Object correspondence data
**********

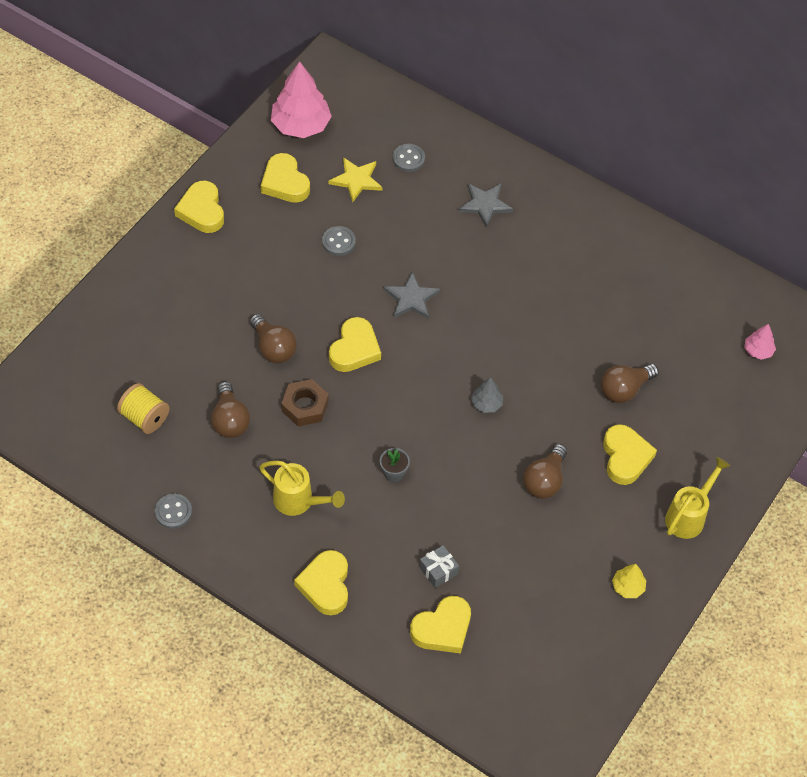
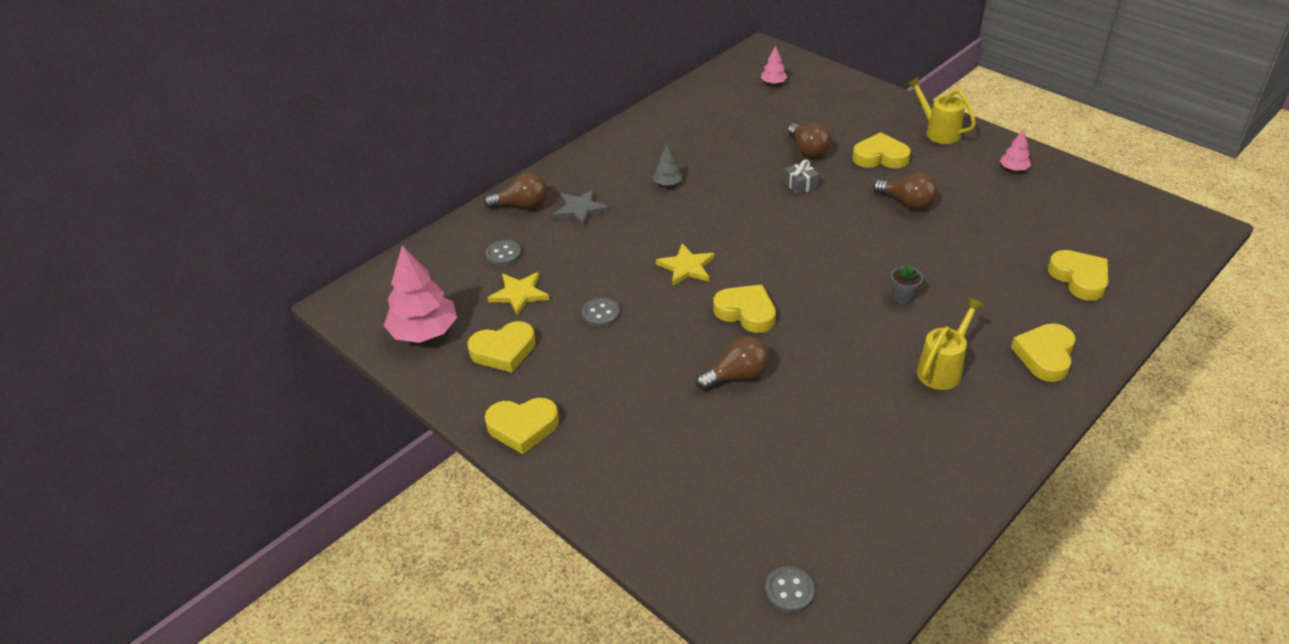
camera: 75 degrees left, 15 degrees down
(145, 417) = (830, 500): yellow spool -> none
(173, 512) = (966, 479): grey button -> grey button (789, 591)
(230, 420) = (835, 419): brown light bulb -> brown light bulb (522, 205)
(305, 406) = (818, 355): brown nut -> none
(325, 585) = (1045, 356): yellow heart -> yellow heart turned 105 degrees clockwise
(411, 298) = (686, 267): grey star -> yellow star
(438, 570) = (1014, 276): grey gift -> grey gift (800, 185)
(486, 404) = (820, 229): grey tree -> grey tree (667, 183)
(628, 587) = (1013, 169): yellow tree -> pink tree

**********

What to work on
All lines from the beginning of the entries above to the line containing "(305, 406) = (818, 355): brown nut -> none", inclusive, should be printed exactly, apart from the pictures.

Response to the exercise
camera: 75 degrees left, 15 degrees down
(145, 417) = (830, 500): yellow spool -> none
(173, 512) = (966, 479): grey button -> grey button (789, 591)
(230, 420) = (835, 419): brown light bulb -> brown light bulb (522, 205)
(305, 406) = (818, 355): brown nut -> none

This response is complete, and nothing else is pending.